Drop every picture and give the entries back exactly.

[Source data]
◆ ◆ ◆ ◆

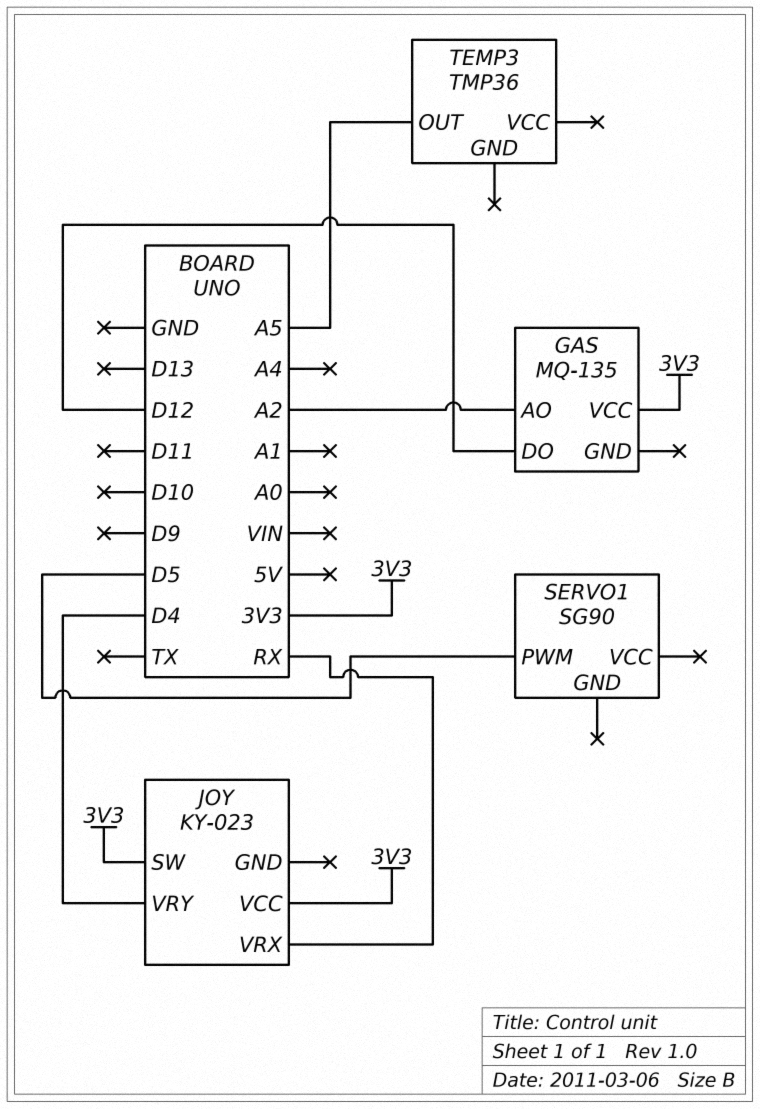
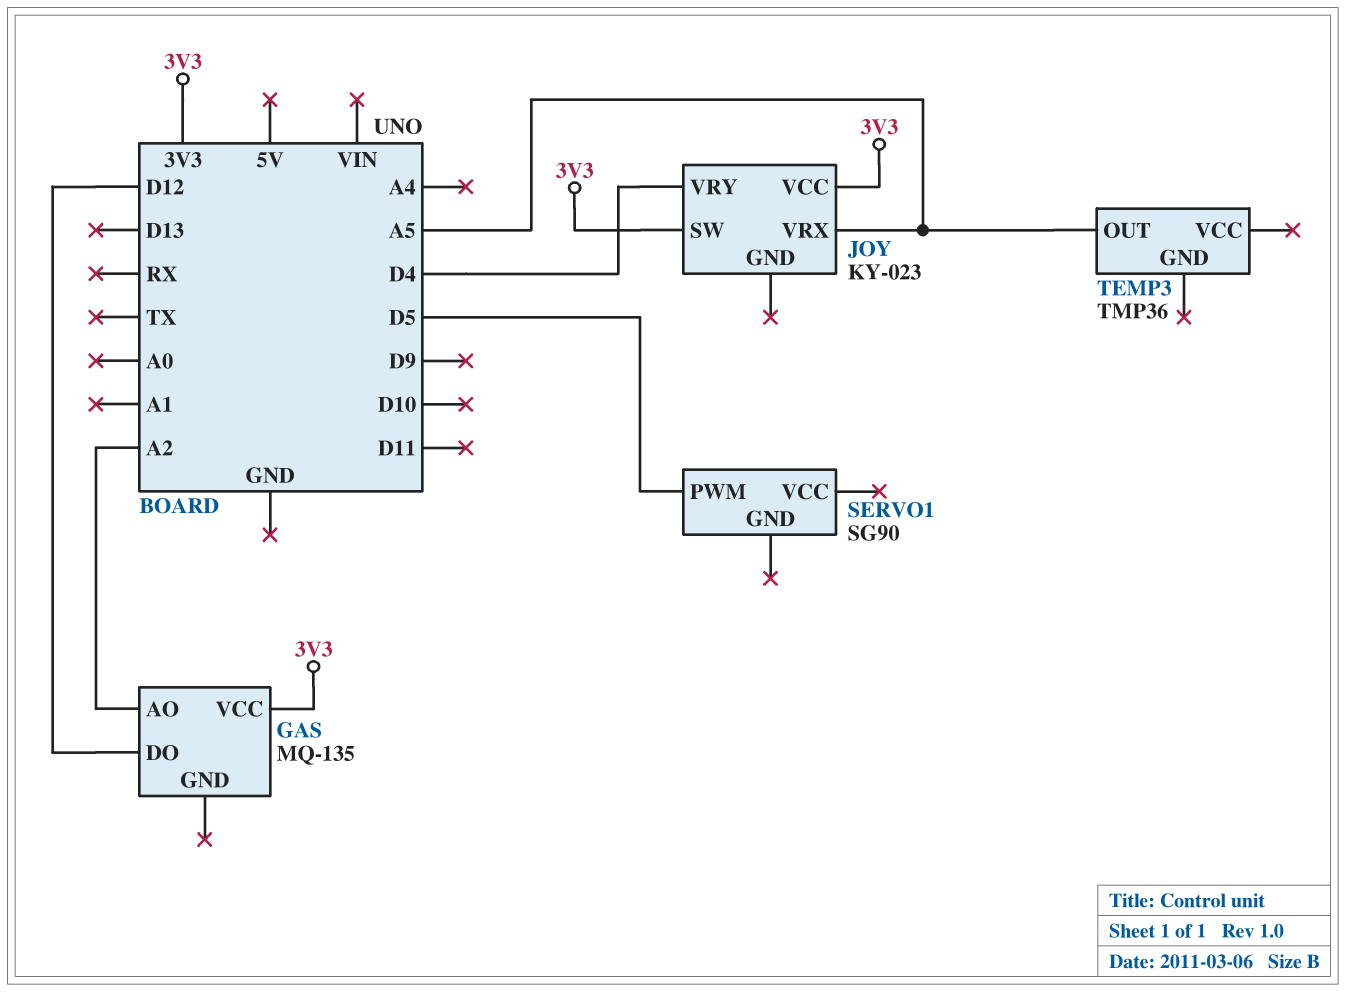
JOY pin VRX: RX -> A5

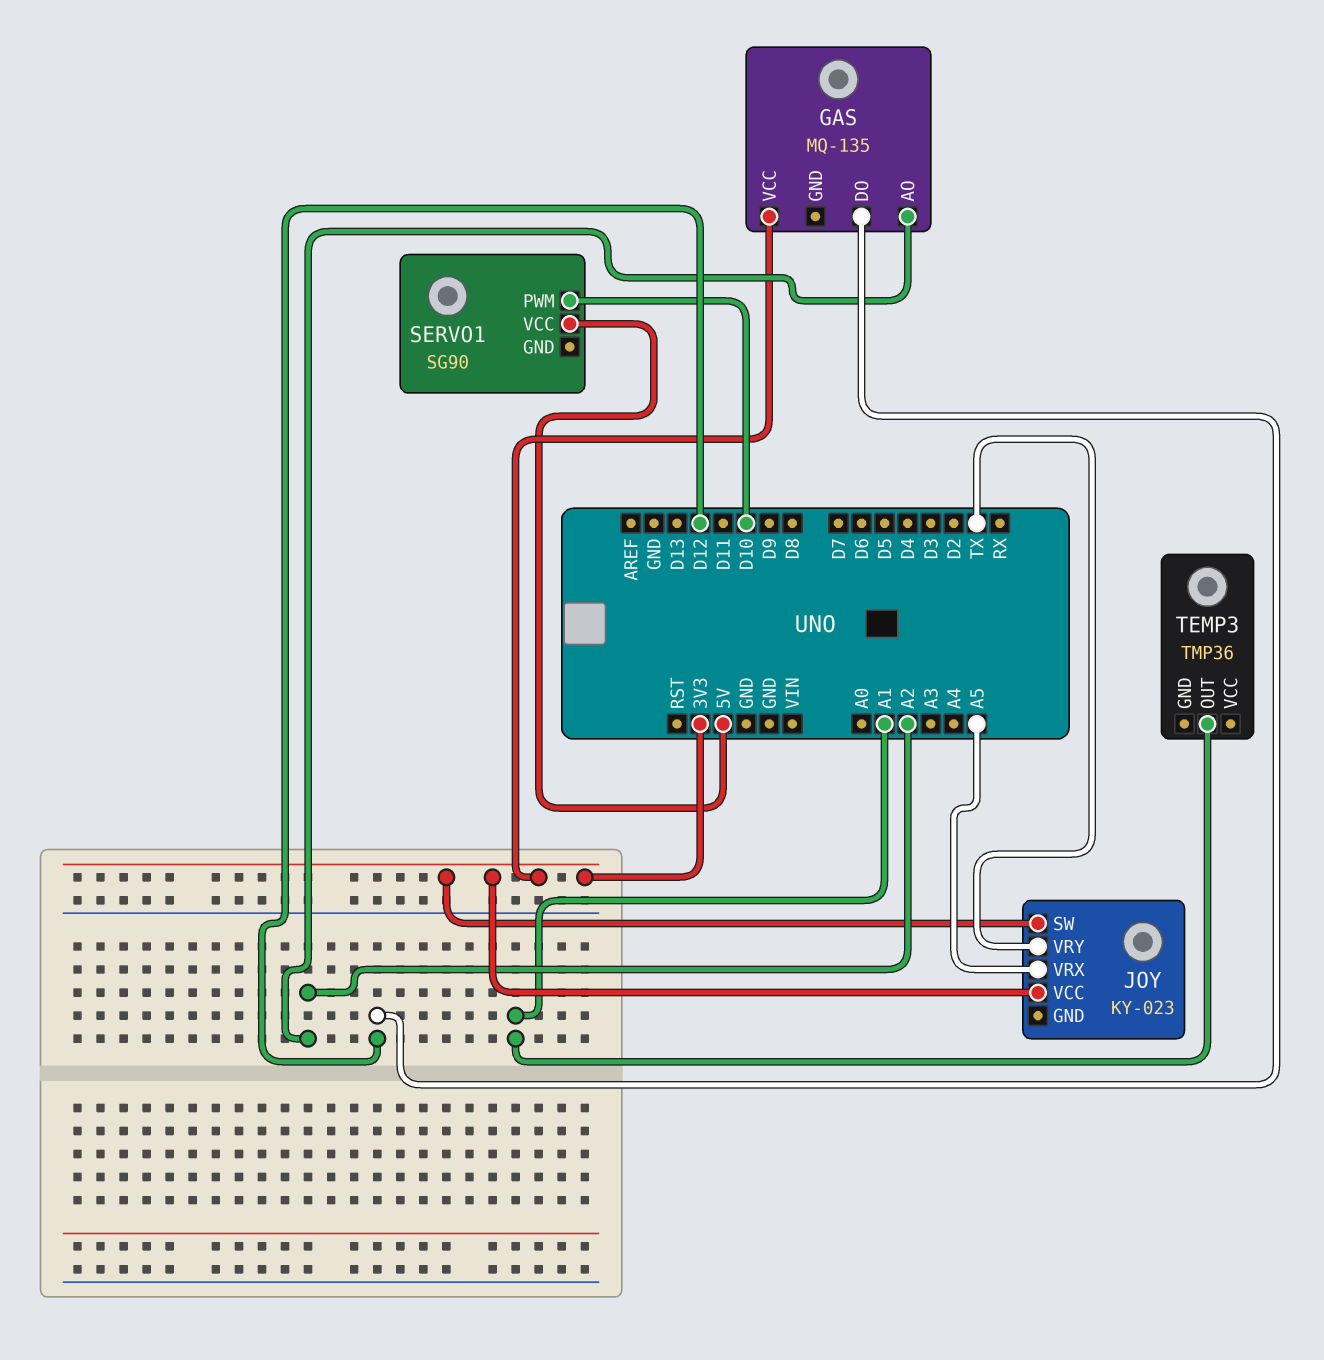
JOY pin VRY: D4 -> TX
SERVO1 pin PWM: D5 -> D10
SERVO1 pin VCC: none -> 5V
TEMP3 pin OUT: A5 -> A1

◆ ◆ ◆ ◆

Output below:
JOY pin VRX: RX -> A5

JOY pin VRY: D4 -> TX
SERVO1 pin PWM: D5 -> D10
SERVO1 pin VCC: none -> 5V
TEMP3 pin OUT: A5 -> A1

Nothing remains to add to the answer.